____ Supplied entries

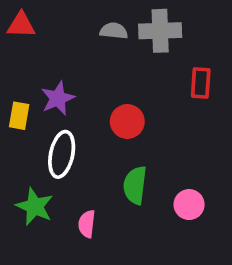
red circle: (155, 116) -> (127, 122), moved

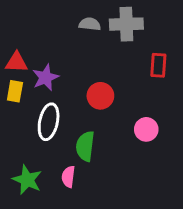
red triangle: (21, 25) -> (16, 62), moved
green semicircle: (135, 185) -> (85, 146), moved
pink circle: (189, 205) -> (146, 129), moved
green star: (35, 206) -> (27, 180), moved

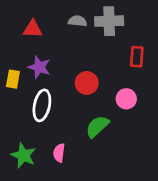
red triangle: (16, 62) -> (33, 29), moved
purple star: (45, 78) -> (39, 67), turned -30
pink circle: (146, 129) -> (126, 99), moved
green semicircle: (85, 146) -> (97, 126), moved, turned 40

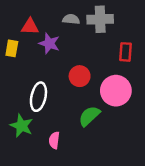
purple star: (39, 67) -> (49, 43), moved
yellow rectangle: (13, 79) -> (12, 48), moved
pink circle: (126, 99) -> (116, 91), size x1.6
green star: (23, 155) -> (22, 126), moved

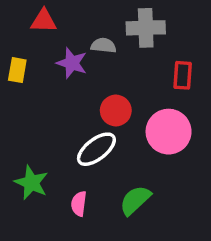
gray semicircle: (71, 19) -> (103, 45), moved
red triangle: (30, 27) -> (44, 21), moved
white ellipse: (38, 97) -> (96, 149), moved, turned 40
green semicircle: (89, 116) -> (135, 200), moved

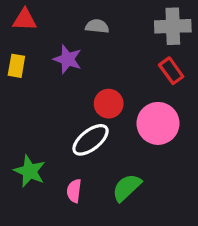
red triangle: (44, 21) -> (25, 20), moved
gray cross: (146, 28) -> (173, 26), moved
gray semicircle: (103, 45) -> (97, 26), moved
red rectangle: (183, 75) -> (171, 71), turned -40

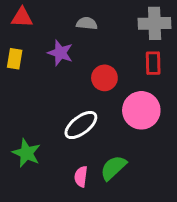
red rectangle: (171, 71) -> (153, 63), turned 35
red circle: (109, 104) -> (104, 78), moved
pink semicircle: (74, 191) -> (81, 177), moved

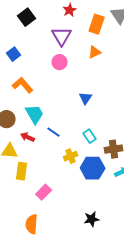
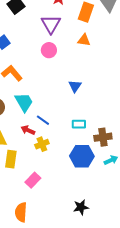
orange triangle: (95, 52) -> (84, 40), turned 32
cyan rectangle: (90, 136) -> (79, 124), turned -56
red arrow: (28, 137) -> (28, 130), moved
yellow cross: (71, 156) -> (42, 144), moved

________

▸ **Instruction**: Look through the entries, and return every line that the word "yellow" appears in.

▸ **Written response**:
yellow rectangle: (13, 79) -> (12, 48), moved
yellow cross: (71, 156) -> (42, 144), moved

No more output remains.